=== WHAT YOU HAVE TO DO ===
Only a number is wanted here. Tally the lines of the data that contain "drum".

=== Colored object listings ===
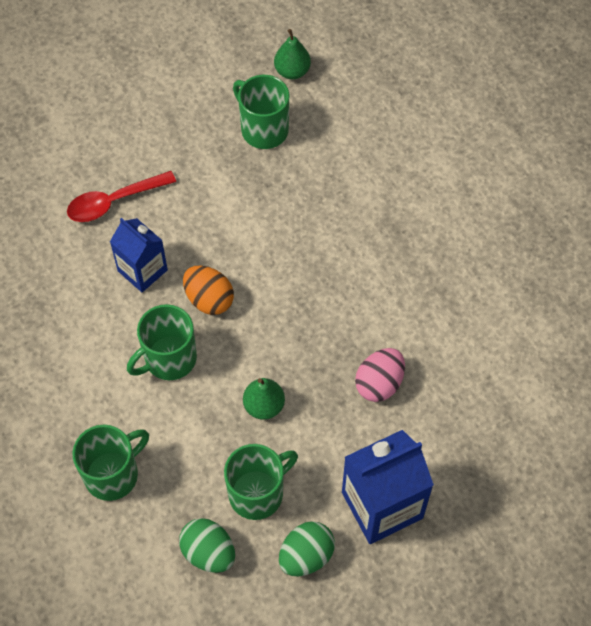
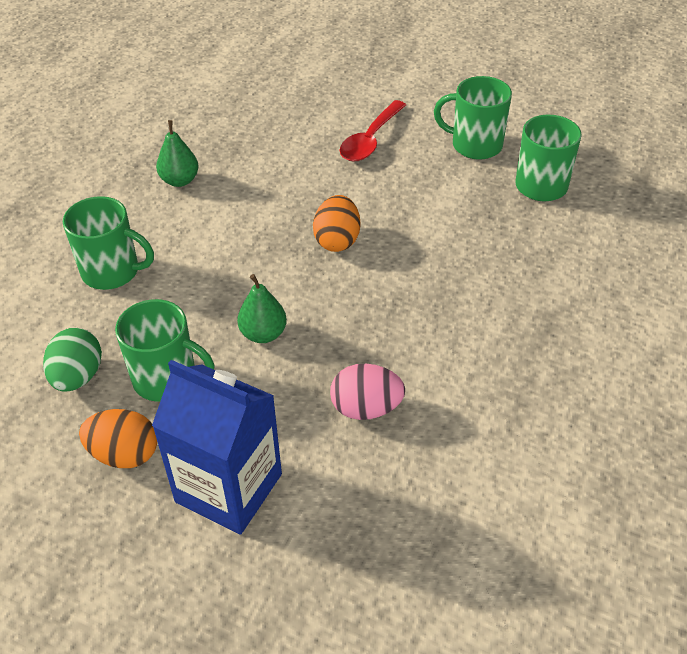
camera: 55 degrees right, 15 degrees down
red spoon [67,171,176,222] -> red spoon turned 90 degrees counterclockwise [340,100,406,162]
blue carton [110,218,168,292] -> none
green mug [127,304,197,380] -> green mug moved to [434,76,512,160]
green pear [274,29,311,79] -> green pear moved to [156,120,199,187]
green egg [279,521,335,576] -> orange egg [79,409,157,468]

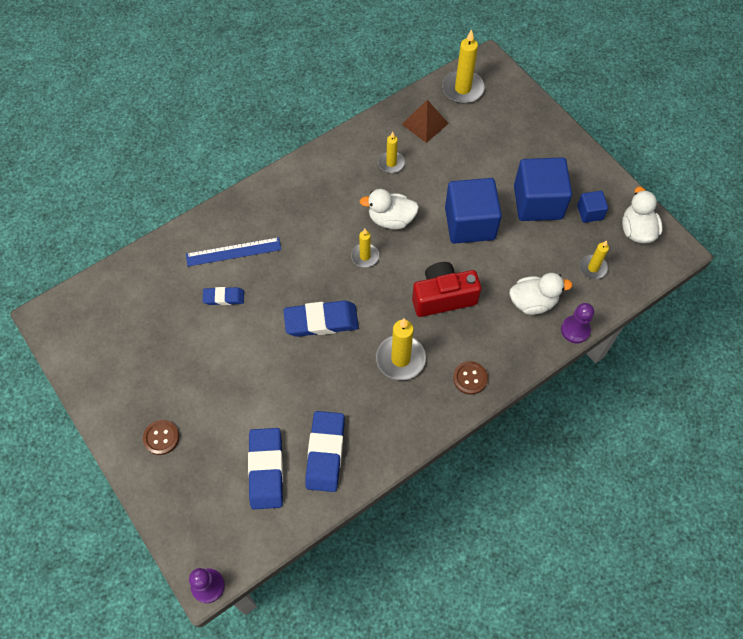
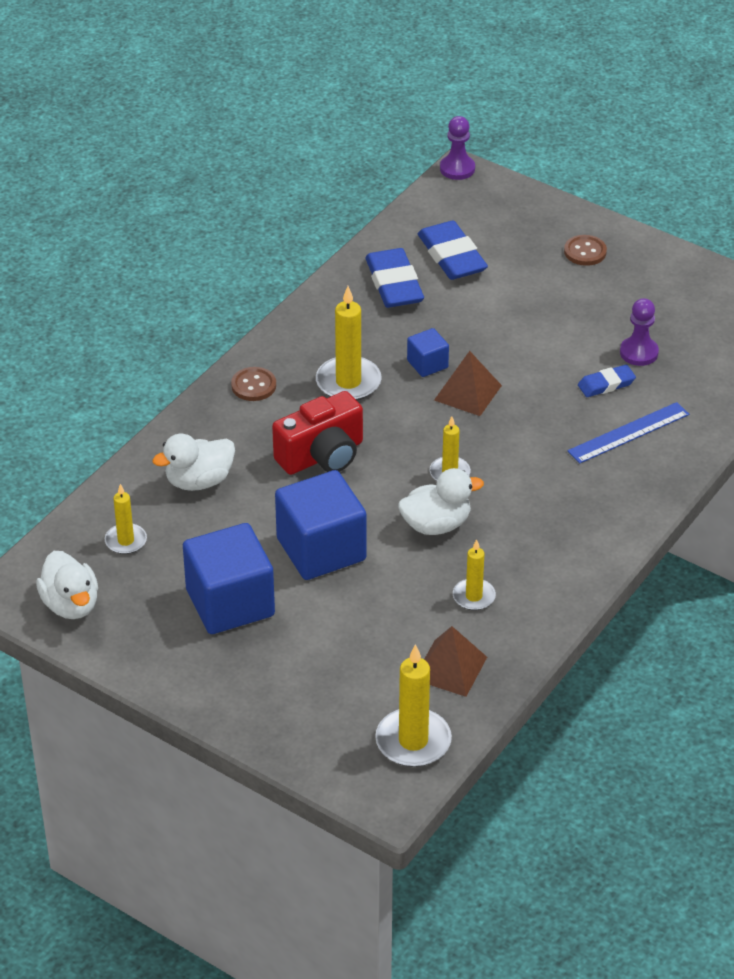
camera: 160 degrees right, 20 degrees down
blue eraser [284,300,359,337] -> brown pyramid [434,351,502,416]
purple pawn [561,303,594,343] -> purple pawn moved to [620,298,659,366]
blue cube [577,191,608,223] -> blue cube moved to [407,328,449,377]

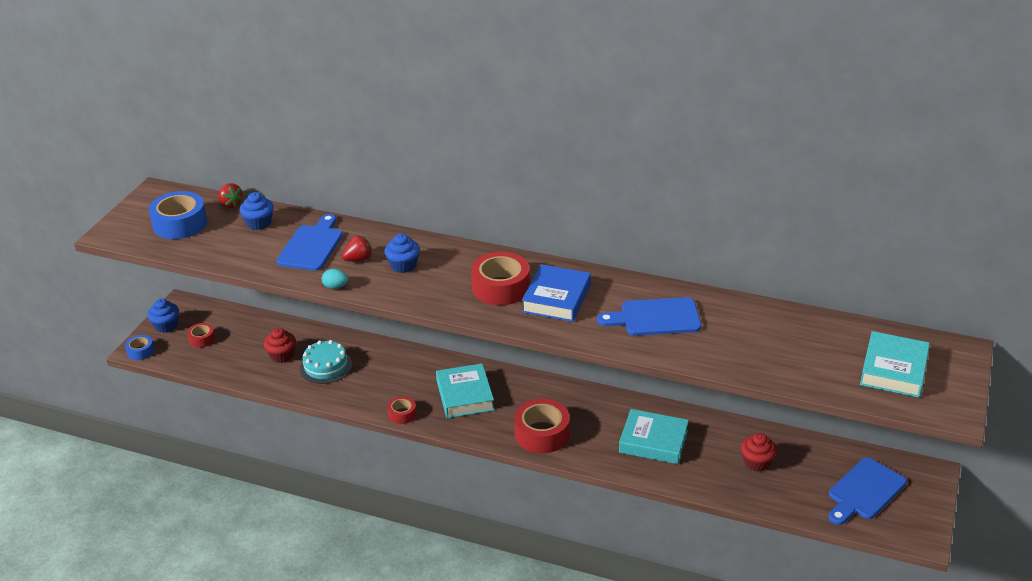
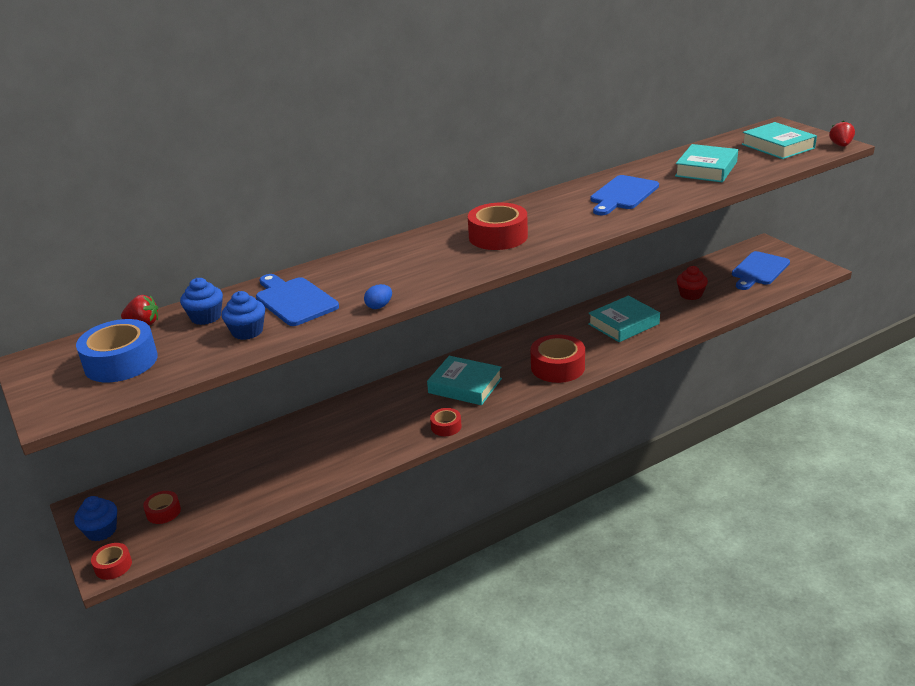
camera: 50 degrees left, 5 degrees down
blue tape [125,335,154,360] -> red tape [91,543,132,580]
red cupcake [264,328,296,363] -> none
turquoise cake [300,340,352,384] -> none
turquoise egg [322,269,348,289] -> blue egg [364,284,392,309]
red strawberry [342,235,372,261] -> red strawberry moved to [829,121,855,147]
blue cupcake [384,233,420,273] -> blue cupcake moved to [222,291,265,340]
blue book [522,264,591,322] -> none
blue cutting board [829,458,907,525] -> blue cutting board turned 45 degrees clockwise [732,251,790,290]
none -> turquoise book [675,144,738,182]

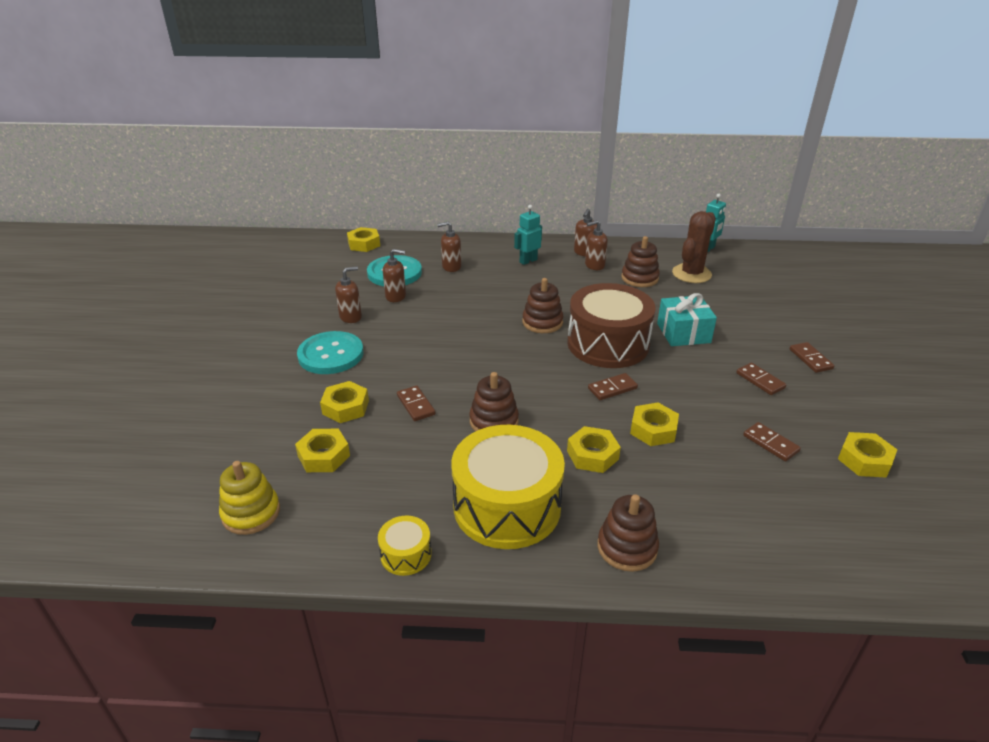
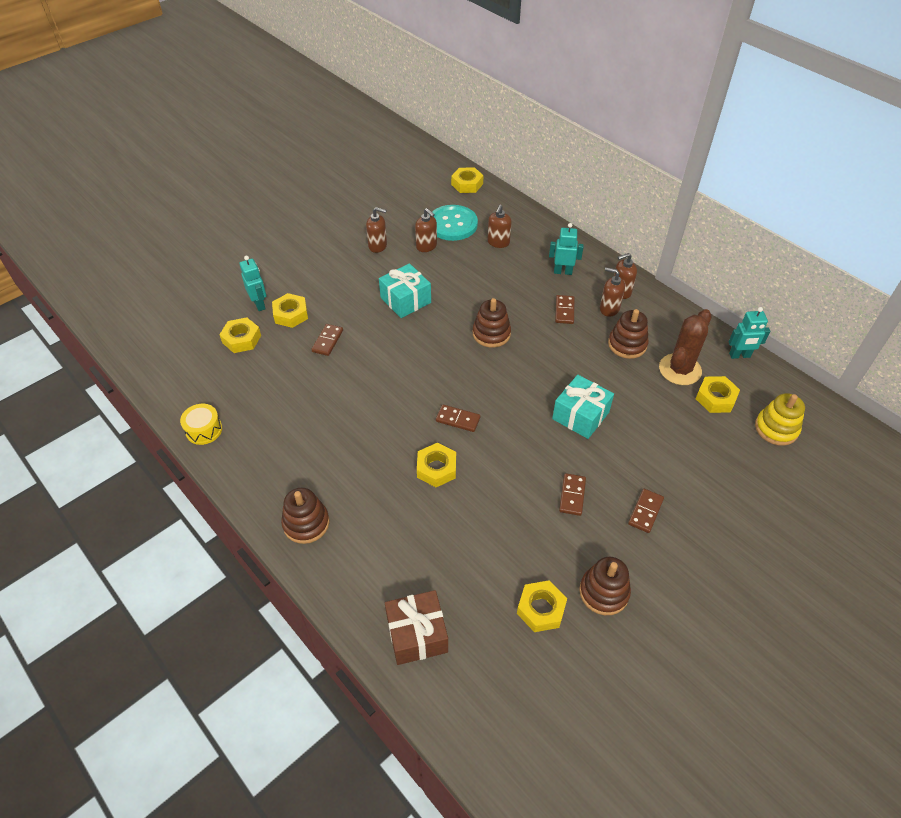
camera: 45 degrees right, 15 degrees up
yellow stacking toy [219,461,280,535] -> yellow stacking toy moved to [755,393,805,446]
turquoise button [297,331,364,374] -> none
brown soap dispenser [437,222,461,272] -> brown soap dispenser turned 105 degrees counterclockwise [488,205,512,248]
yellow drum [451,425,565,549] -> none
brown stacking toy [469,372,519,432] -> brown stacking toy moved to [579,557,631,615]
brown drum [567,283,656,368] -> none
yellow nut [567,426,621,473] -> yellow nut moved to [696,376,740,413]
brown cactus [672,211,716,283] -> brown cactus turned 45 degrees counterclockwise [659,309,712,385]
brown domino [743,422,801,462] -> brown domino moved to [555,295,574,324]
none -> turquoise robot [240,256,266,311]
none -> turquoise gift [379,263,431,318]
none -> brown gift [385,590,448,665]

=== REPLY ===
2